[RECORDS FOR PROCESSING]
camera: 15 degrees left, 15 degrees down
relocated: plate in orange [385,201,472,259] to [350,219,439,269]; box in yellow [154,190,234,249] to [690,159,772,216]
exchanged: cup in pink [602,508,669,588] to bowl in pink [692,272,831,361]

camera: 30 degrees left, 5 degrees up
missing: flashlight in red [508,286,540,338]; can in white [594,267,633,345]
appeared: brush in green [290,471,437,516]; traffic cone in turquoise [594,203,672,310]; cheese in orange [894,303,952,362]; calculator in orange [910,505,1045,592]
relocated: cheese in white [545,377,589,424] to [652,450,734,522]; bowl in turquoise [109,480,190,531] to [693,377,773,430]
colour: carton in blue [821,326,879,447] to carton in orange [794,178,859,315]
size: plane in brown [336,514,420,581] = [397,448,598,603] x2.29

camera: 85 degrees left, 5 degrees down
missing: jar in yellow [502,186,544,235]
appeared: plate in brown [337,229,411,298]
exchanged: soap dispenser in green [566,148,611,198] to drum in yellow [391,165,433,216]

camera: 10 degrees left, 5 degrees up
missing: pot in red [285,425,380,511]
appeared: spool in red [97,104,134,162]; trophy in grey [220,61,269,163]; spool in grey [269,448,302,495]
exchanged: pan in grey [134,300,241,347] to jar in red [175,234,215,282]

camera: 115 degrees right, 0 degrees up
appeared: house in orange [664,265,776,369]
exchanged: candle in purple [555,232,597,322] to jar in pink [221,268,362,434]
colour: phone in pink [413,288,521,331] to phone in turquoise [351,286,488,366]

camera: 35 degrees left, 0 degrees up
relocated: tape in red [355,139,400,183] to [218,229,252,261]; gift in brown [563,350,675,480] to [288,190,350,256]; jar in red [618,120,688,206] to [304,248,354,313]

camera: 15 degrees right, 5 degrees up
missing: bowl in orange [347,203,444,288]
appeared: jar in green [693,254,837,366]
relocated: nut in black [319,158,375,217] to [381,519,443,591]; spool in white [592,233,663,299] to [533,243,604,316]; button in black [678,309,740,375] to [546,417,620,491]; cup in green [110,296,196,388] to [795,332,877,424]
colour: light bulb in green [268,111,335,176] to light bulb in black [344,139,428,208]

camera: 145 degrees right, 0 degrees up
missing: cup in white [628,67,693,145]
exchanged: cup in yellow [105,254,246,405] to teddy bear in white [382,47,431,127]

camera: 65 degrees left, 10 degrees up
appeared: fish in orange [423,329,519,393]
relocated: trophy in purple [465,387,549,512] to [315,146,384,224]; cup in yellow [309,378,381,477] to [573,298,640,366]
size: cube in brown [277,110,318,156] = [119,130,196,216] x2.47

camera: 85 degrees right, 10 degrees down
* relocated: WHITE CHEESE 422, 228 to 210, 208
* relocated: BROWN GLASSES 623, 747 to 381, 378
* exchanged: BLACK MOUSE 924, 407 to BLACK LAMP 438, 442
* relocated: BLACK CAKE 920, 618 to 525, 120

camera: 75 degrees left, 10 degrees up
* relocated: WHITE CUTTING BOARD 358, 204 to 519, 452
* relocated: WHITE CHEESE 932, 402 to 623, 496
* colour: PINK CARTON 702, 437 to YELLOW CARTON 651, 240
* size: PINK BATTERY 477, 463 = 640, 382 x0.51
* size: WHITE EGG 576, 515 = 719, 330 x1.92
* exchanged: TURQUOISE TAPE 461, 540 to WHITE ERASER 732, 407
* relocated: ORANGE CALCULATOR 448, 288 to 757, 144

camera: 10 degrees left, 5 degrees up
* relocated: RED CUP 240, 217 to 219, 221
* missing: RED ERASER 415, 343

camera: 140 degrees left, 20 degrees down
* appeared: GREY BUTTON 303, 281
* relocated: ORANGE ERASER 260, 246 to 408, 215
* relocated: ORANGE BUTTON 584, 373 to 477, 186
[/RECORDS FOR PROCESSING]
- _WORK REQUIRED_:
Every record in the listing above should be reproduced exactly.

- _WRITTEN RESPONSE_:
camera: 15 degrees left, 15 degrees down
relocated: plate in orange [385,201,472,259] to [350,219,439,269]; box in yellow [154,190,234,249] to [690,159,772,216]
exchanged: cup in pink [602,508,669,588] to bowl in pink [692,272,831,361]

camera: 30 degrees left, 5 degrees up
missing: flashlight in red [508,286,540,338]; can in white [594,267,633,345]
appeared: brush in green [290,471,437,516]; traffic cone in turquoise [594,203,672,310]; cheese in orange [894,303,952,362]; calculator in orange [910,505,1045,592]
relocated: cheese in white [545,377,589,424] to [652,450,734,522]; bowl in turquoise [109,480,190,531] to [693,377,773,430]
colour: carton in blue [821,326,879,447] to carton in orange [794,178,859,315]
size: plane in brown [336,514,420,581] = [397,448,598,603] x2.29

camera: 85 degrees left, 5 degrees down
missing: jar in yellow [502,186,544,235]
appeared: plate in brown [337,229,411,298]
exchanged: soap dispenser in green [566,148,611,198] to drum in yellow [391,165,433,216]

camera: 10 degrees left, 5 degrees up
missing: pot in red [285,425,380,511]
appeared: spool in red [97,104,134,162]; trophy in grey [220,61,269,163]; spool in grey [269,448,302,495]
exchanged: pan in grey [134,300,241,347] to jar in red [175,234,215,282]

camera: 115 degrees right, 0 degrees up
appeared: house in orange [664,265,776,369]
exchanged: candle in purple [555,232,597,322] to jar in pink [221,268,362,434]
colour: phone in pink [413,288,521,331] to phone in turquoise [351,286,488,366]

camera: 35 degrees left, 0 degrees up
relocated: tape in red [355,139,400,183] to [218,229,252,261]; gift in brown [563,350,675,480] to [288,190,350,256]; jar in red [618,120,688,206] to [304,248,354,313]

camera: 15 degrees right, 5 degrees up
missing: bowl in orange [347,203,444,288]
appeared: jar in green [693,254,837,366]
relocated: nut in black [319,158,375,217] to [381,519,443,591]; spool in white [592,233,663,299] to [533,243,604,316]; button in black [678,309,740,375] to [546,417,620,491]; cup in green [110,296,196,388] to [795,332,877,424]
colour: light bulb in green [268,111,335,176] to light bulb in black [344,139,428,208]

camera: 145 degrees right, 0 degrees up
missing: cup in white [628,67,693,145]
exchanged: cup in yellow [105,254,246,405] to teddy bear in white [382,47,431,127]

camera: 65 degrees left, 10 degrees up
appeared: fish in orange [423,329,519,393]
relocated: trophy in purple [465,387,549,512] to [315,146,384,224]; cup in yellow [309,378,381,477] to [573,298,640,366]
size: cube in brown [277,110,318,156] = [119,130,196,216] x2.47

camera: 85 degrees right, 10 degrees down
* relocated: WHITE CHEESE 422, 228 to 210, 208
* relocated: BROWN GLASSES 623, 747 to 381, 378
* exchanged: BLACK MOUSE 924, 407 to BLACK LAMP 438, 442
* relocated: BLACK CAKE 920, 618 to 525, 120

camera: 75 degrees left, 10 degrees up
* relocated: WHITE CUTTING BOARD 358, 204 to 519, 452
* relocated: WHITE CHEESE 932, 402 to 623, 496
* colour: PINK CARTON 702, 437 to YELLOW CARTON 651, 240
* size: PINK BATTERY 477, 463 = 640, 382 x0.51
* size: WHITE EGG 576, 515 = 719, 330 x1.92
* exchanged: TURQUOISE TAPE 461, 540 to WHITE ERASER 732, 407
* relocated: ORANGE CALCULATOR 448, 288 to 757, 144

camera: 10 degrees left, 5 degrees up
* relocated: RED CUP 240, 217 to 219, 221
* missing: RED ERASER 415, 343

camera: 140 degrees left, 20 degrees down
* appeared: GREY BUTTON 303, 281
* relocated: ORANGE ERASER 260, 246 to 408, 215
* relocated: ORANGE BUTTON 584, 373 to 477, 186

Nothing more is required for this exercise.